═════ RECORDS TO USE ═════
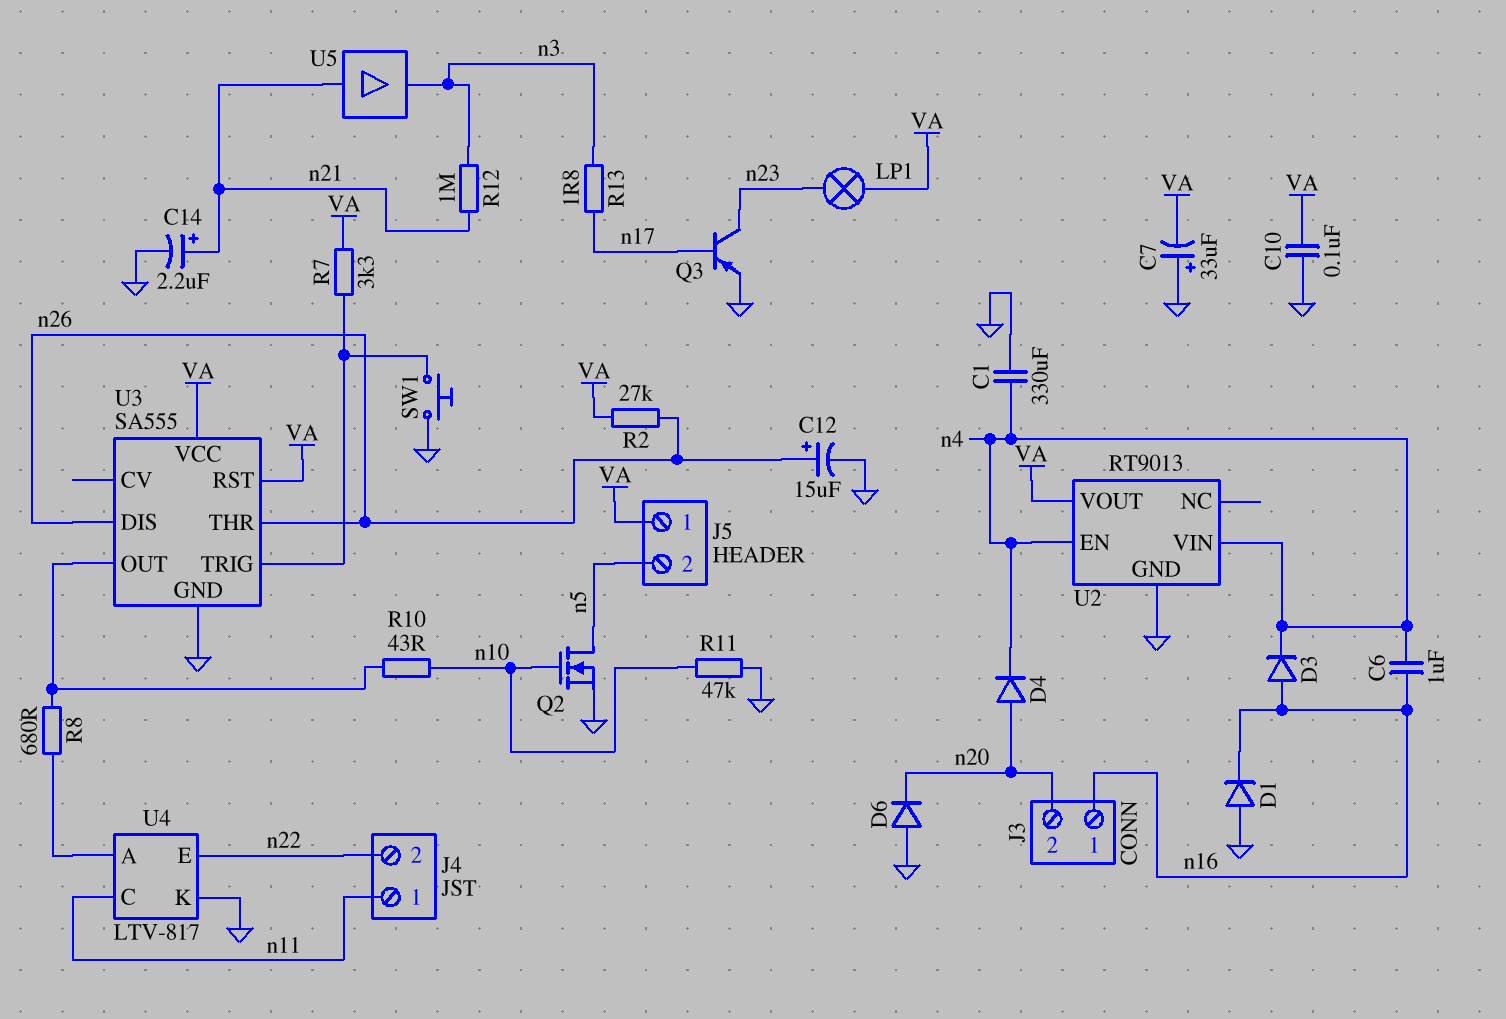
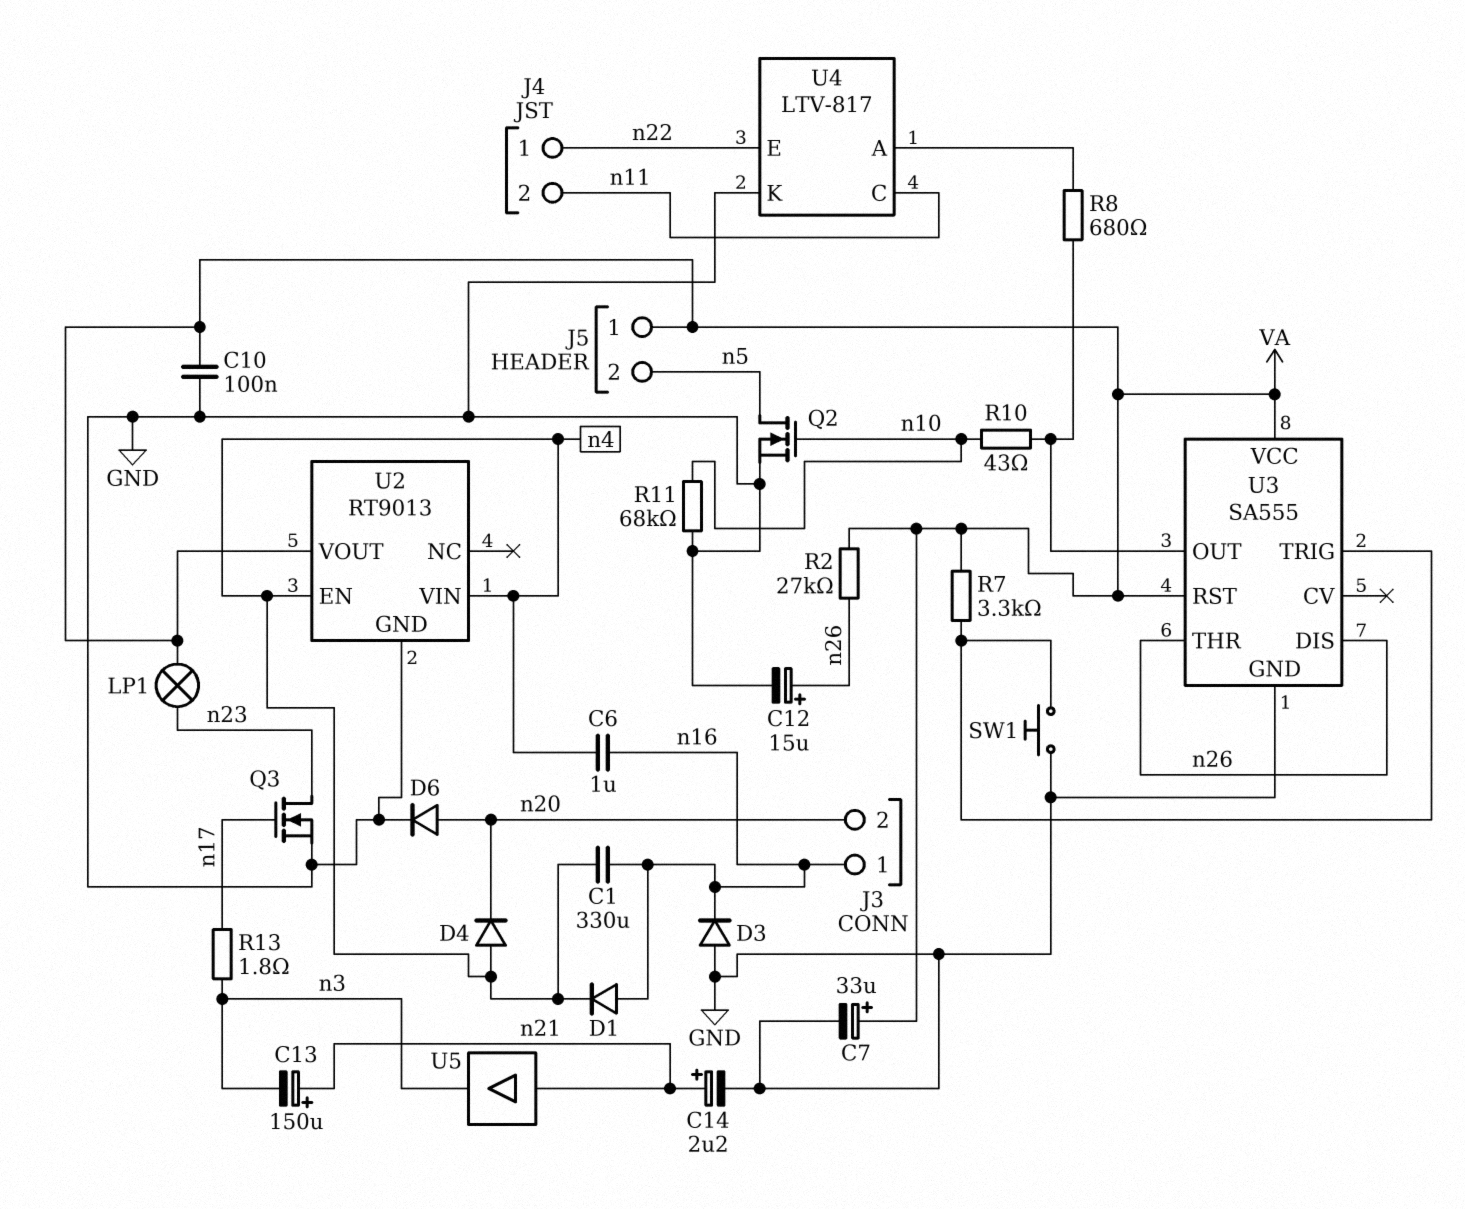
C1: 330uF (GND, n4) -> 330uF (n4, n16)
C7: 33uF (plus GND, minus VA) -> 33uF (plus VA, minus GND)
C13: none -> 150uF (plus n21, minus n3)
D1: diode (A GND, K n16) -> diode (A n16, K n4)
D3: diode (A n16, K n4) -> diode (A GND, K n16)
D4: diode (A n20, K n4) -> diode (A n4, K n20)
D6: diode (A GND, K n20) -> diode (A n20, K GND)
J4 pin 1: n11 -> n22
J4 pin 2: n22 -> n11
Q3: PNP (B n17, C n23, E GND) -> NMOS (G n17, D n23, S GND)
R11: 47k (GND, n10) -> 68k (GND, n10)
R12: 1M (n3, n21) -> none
═════
═════ RECORDS TO USE ═════
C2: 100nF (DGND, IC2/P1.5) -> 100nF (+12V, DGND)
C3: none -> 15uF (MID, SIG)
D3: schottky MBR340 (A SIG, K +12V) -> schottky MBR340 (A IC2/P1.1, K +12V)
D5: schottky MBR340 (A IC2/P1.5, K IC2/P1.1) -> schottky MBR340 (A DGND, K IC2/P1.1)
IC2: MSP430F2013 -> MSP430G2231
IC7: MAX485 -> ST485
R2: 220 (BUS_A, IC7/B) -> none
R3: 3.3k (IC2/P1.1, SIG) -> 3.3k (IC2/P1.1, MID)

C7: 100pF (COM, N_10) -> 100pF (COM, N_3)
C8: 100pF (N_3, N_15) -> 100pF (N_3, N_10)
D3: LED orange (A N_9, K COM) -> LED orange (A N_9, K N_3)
═════
**TRY IT**
Look through the data above and return exactly the lines from the one that contains "D5: schottky MBR340" to the one that contains "D3: LED orange", inclusive, with nothing else.

**FINISHED TASK**
D5: schottky MBR340 (A IC2/P1.5, K IC2/P1.1) -> schottky MBR340 (A DGND, K IC2/P1.1)
IC2: MSP430F2013 -> MSP430G2231
IC7: MAX485 -> ST485
R2: 220 (BUS_A, IC7/B) -> none
R3: 3.3k (IC2/P1.1, SIG) -> 3.3k (IC2/P1.1, MID)

C7: 100pF (COM, N_10) -> 100pF (COM, N_3)
C8: 100pF (N_3, N_15) -> 100pF (N_3, N_10)
D3: LED orange (A N_9, K COM) -> LED orange (A N_9, K N_3)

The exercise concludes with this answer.